* WORK REQUIRED *
Print nothing but the lines below starting at the line that holds "brown plane: [326,199,434,280]" and ending at the line that holds "grey truck: [476,126,562,215]", including both, each exactly as written.

* MATERIAL FOR THE TASK *

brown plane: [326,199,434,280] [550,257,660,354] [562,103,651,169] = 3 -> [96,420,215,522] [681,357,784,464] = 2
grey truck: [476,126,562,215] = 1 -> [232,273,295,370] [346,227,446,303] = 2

* * *

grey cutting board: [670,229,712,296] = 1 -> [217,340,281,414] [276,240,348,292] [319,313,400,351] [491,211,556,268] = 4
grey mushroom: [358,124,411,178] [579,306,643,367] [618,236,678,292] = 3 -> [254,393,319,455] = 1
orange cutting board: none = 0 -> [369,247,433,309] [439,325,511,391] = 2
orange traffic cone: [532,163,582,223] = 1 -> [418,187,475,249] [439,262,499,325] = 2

* FINAL ANSWER *
brown plane: [326,199,434,280] [550,257,660,354] [562,103,651,169] = 3 -> [96,420,215,522] [681,357,784,464] = 2
grey truck: [476,126,562,215] = 1 -> [232,273,295,370] [346,227,446,303] = 2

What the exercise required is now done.